Task objective
Exactly and only the lines from the one with "orange hat: 13 -> 11" through the end of the listing are to be transcribed, both ends included.

Provided data
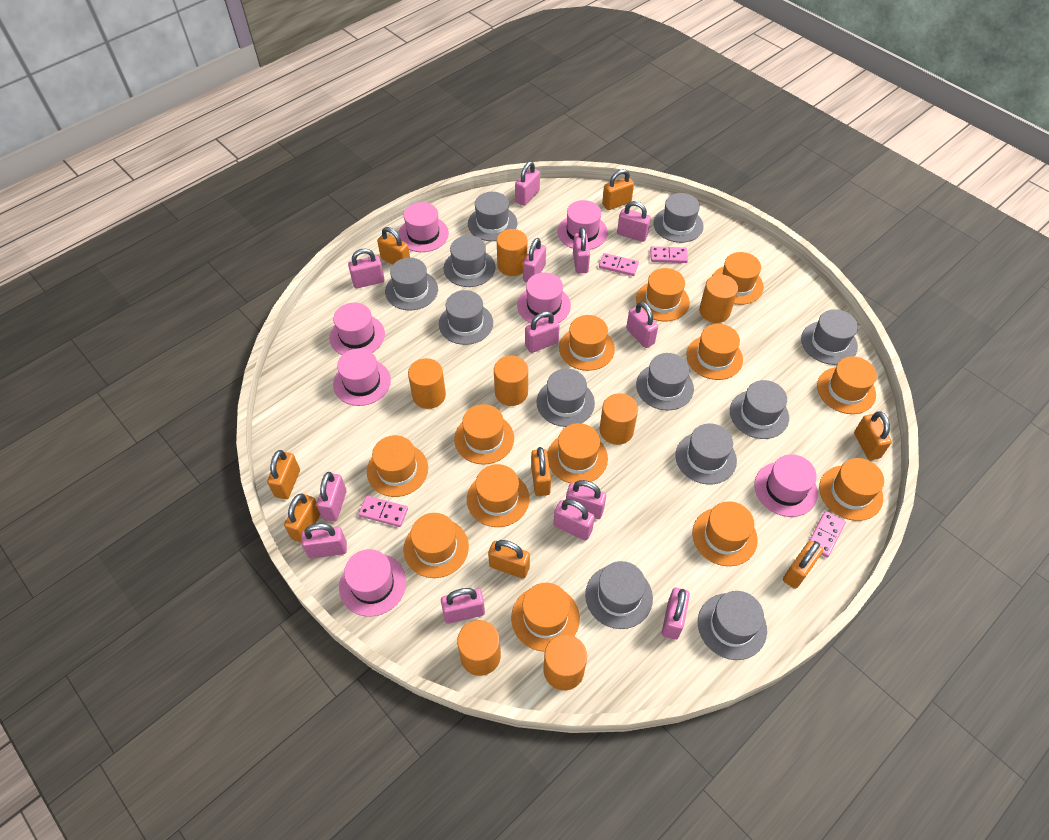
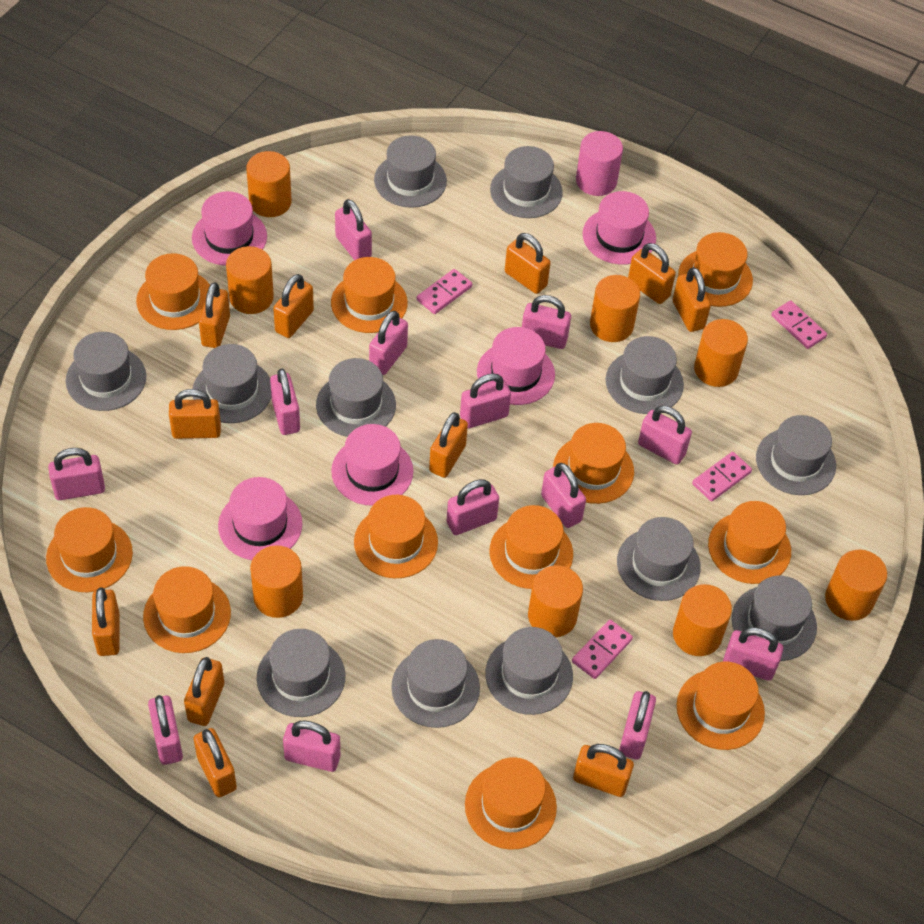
orange cylinder: 7 -> 8
orange hat: 13 -> 11
orange padlock: 8 -> 11
pink cylinder: 0 -> 1
pink hat: 7 -> 5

Solution to the exercise
orange hat: 13 -> 11
orange padlock: 8 -> 11
pink cylinder: 0 -> 1
pink hat: 7 -> 5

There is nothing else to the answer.